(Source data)
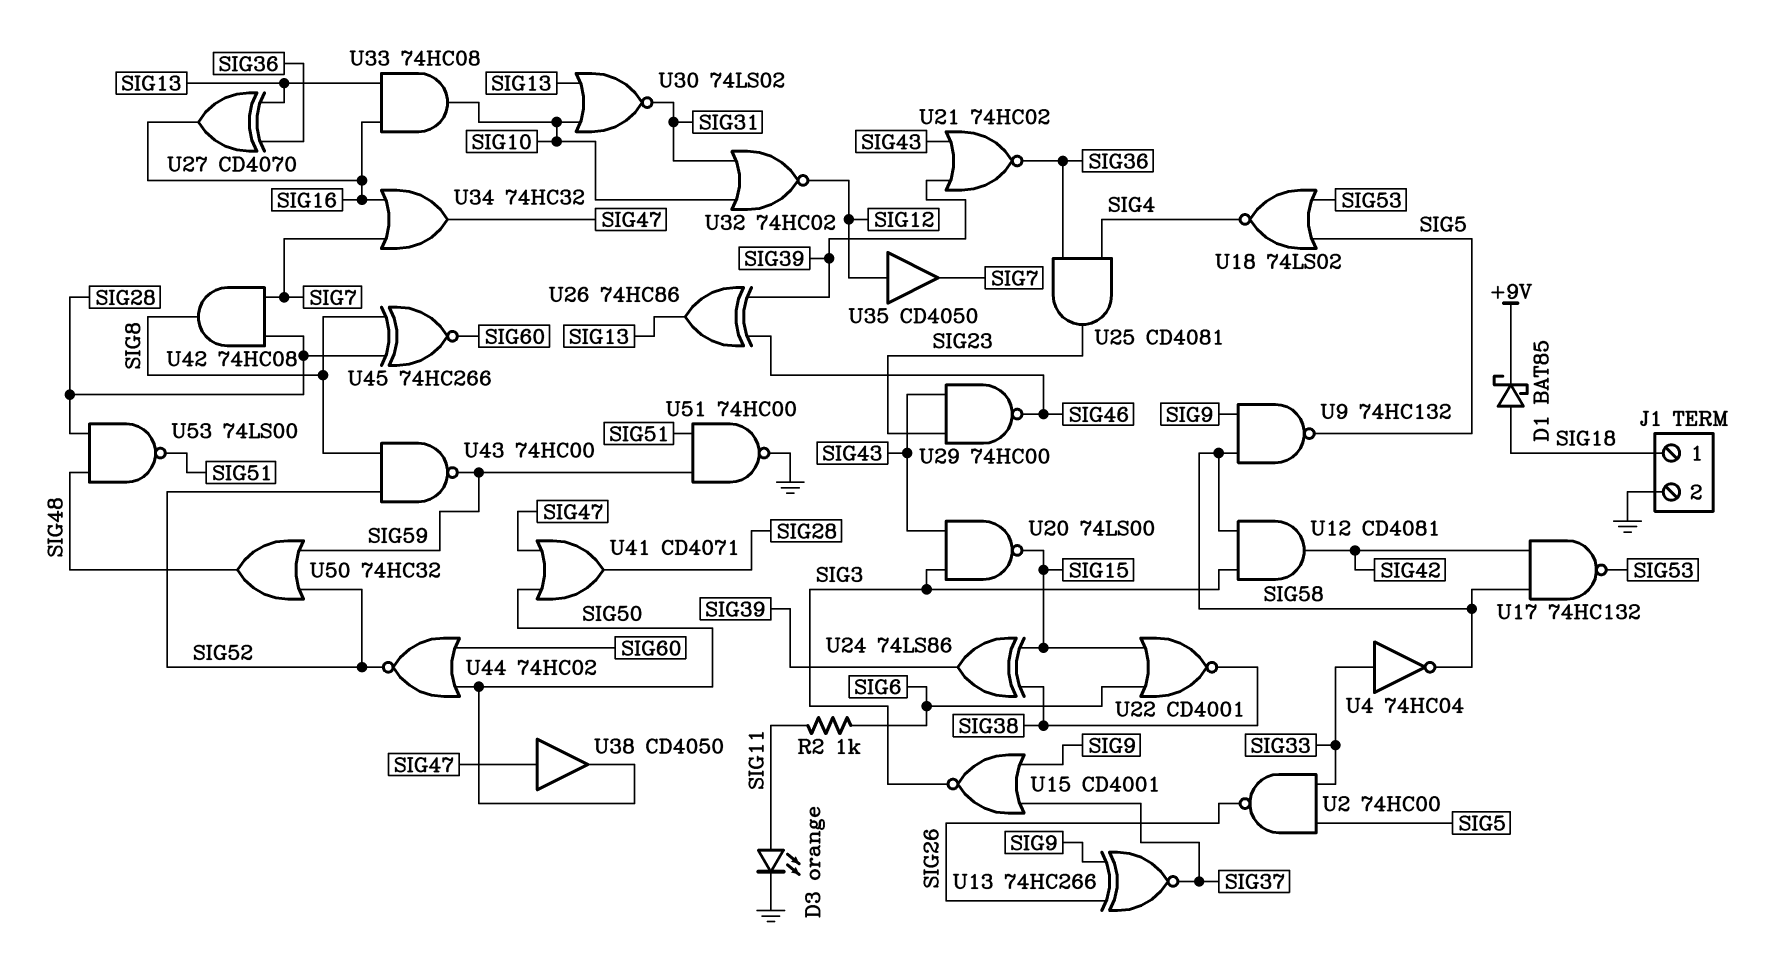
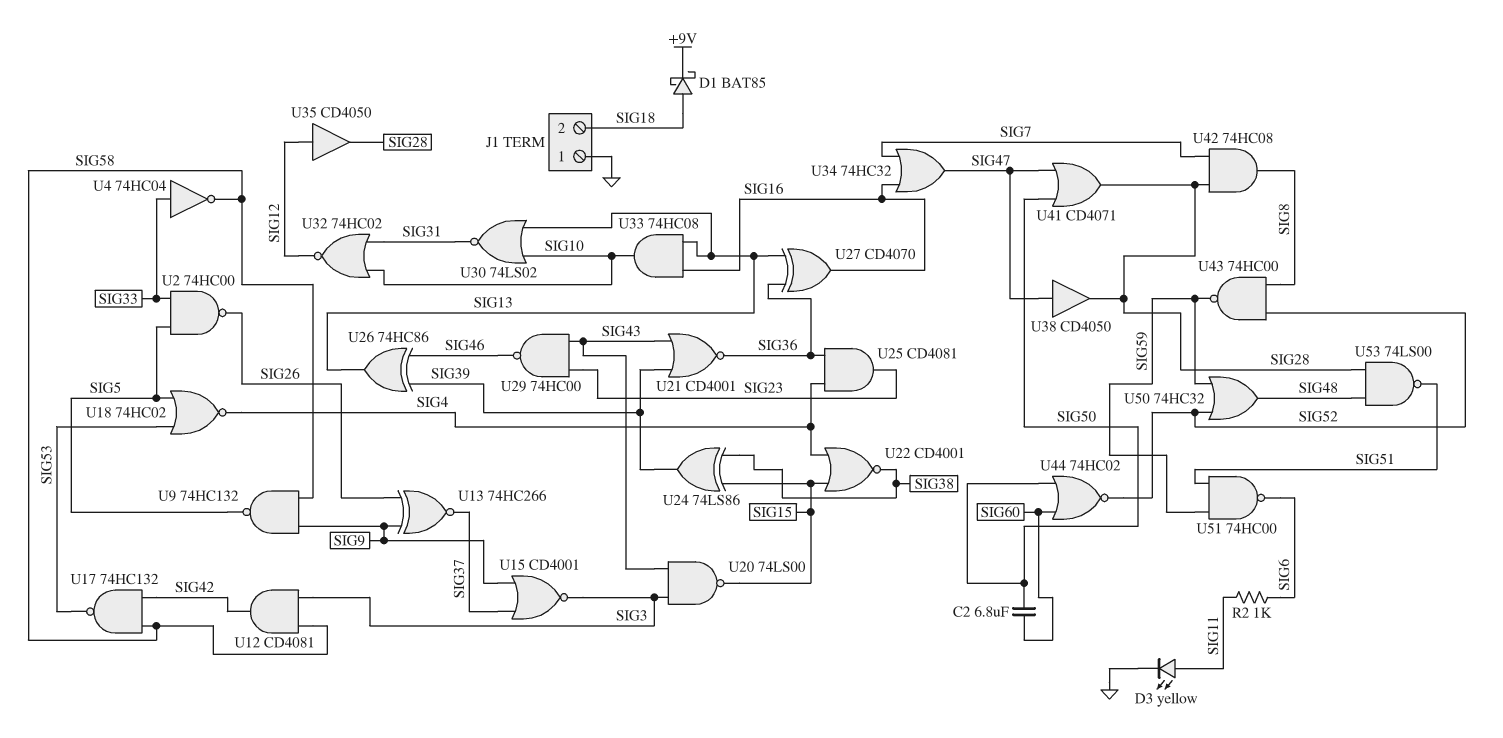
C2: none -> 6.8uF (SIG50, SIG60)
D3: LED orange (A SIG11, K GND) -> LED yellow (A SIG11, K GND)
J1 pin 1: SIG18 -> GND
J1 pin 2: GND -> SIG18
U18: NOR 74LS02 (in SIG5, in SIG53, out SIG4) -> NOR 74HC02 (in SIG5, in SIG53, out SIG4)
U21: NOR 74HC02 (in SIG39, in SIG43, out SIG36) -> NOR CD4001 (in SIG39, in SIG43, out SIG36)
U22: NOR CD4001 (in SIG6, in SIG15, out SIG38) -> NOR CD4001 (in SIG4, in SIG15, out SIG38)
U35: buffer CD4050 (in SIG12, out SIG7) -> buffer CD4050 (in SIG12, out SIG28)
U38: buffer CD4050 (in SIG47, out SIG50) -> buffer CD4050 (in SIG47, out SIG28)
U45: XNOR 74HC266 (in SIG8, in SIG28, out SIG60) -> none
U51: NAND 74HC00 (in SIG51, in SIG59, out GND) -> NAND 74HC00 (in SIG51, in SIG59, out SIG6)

## Task to carry out
Please go through the data above and copy each line containing the word "buffer".

## Task response
U35: buffer CD4050 (in SIG12, out SIG7) -> buffer CD4050 (in SIG12, out SIG28)
U38: buffer CD4050 (in SIG47, out SIG50) -> buffer CD4050 (in SIG47, out SIG28)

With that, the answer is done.